- _What the task requires_:
The answer must be a single number, namely how many lines in the entries below contain the string "duck".

[Object correspondence data]
Content starts

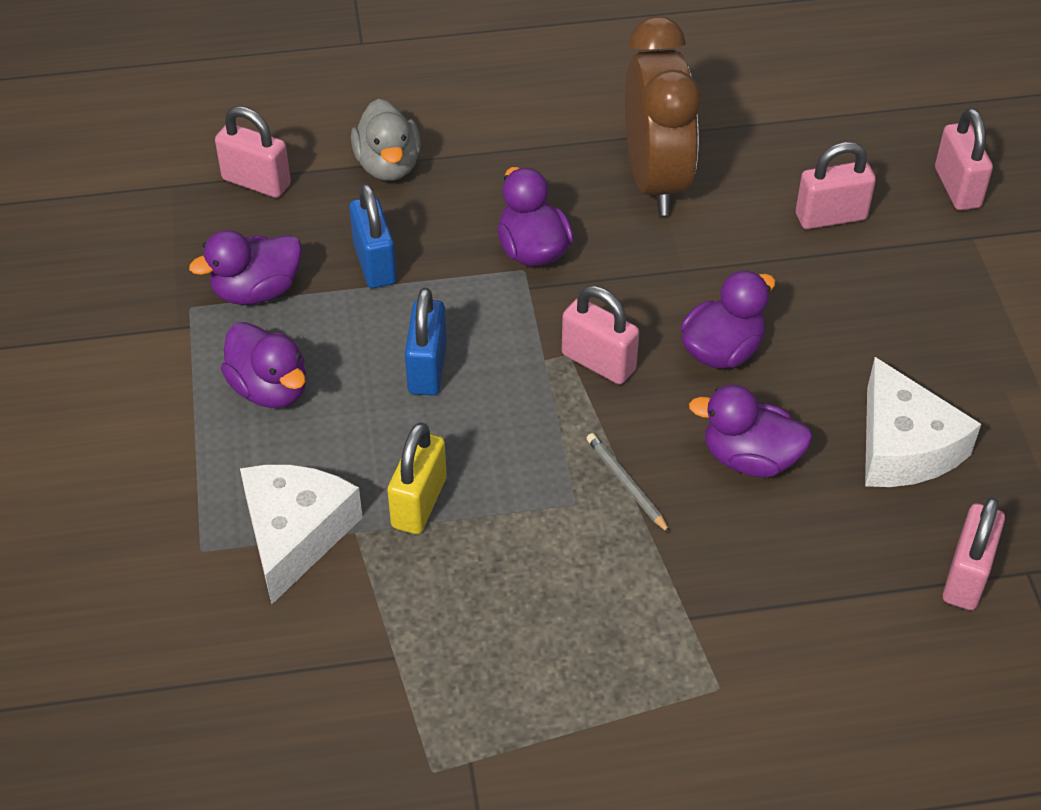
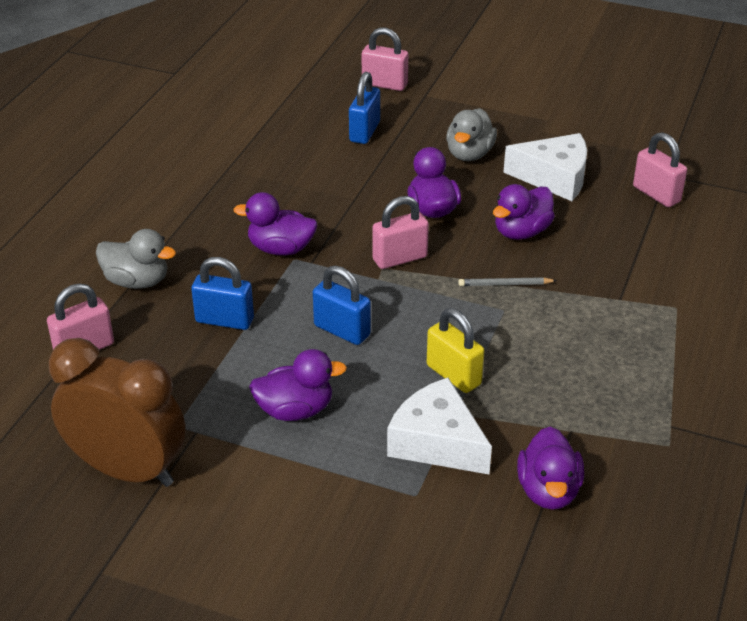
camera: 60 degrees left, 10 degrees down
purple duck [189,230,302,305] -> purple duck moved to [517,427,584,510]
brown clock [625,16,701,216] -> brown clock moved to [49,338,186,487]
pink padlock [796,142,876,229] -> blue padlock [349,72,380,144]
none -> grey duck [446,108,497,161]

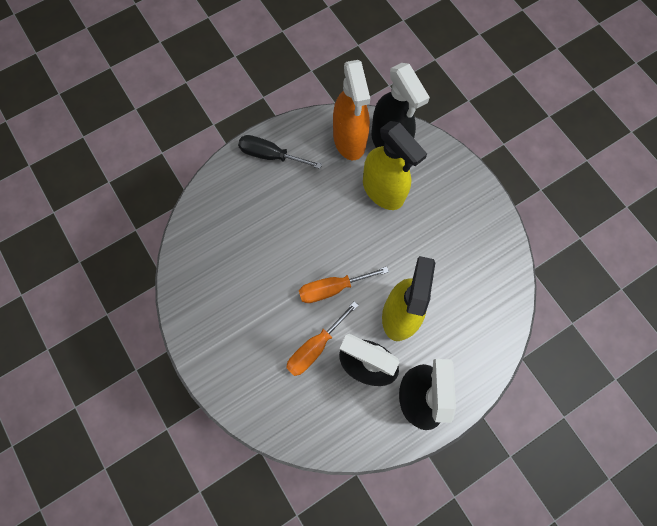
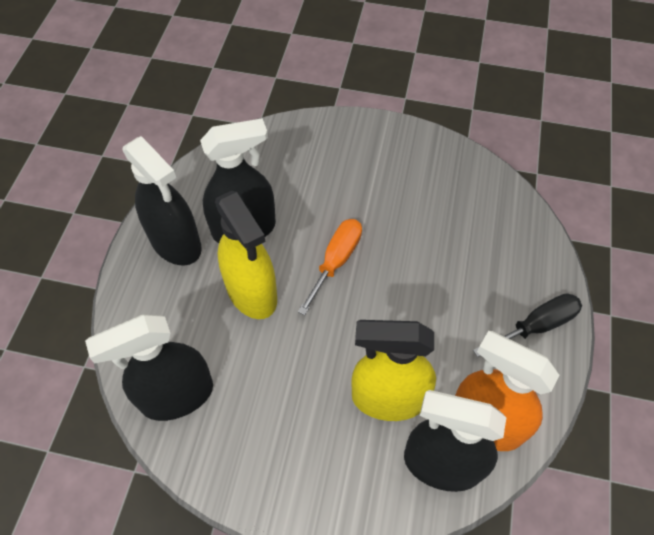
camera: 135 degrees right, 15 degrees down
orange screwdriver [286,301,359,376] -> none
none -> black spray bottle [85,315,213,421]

Content ends

- _Result for this task_:
2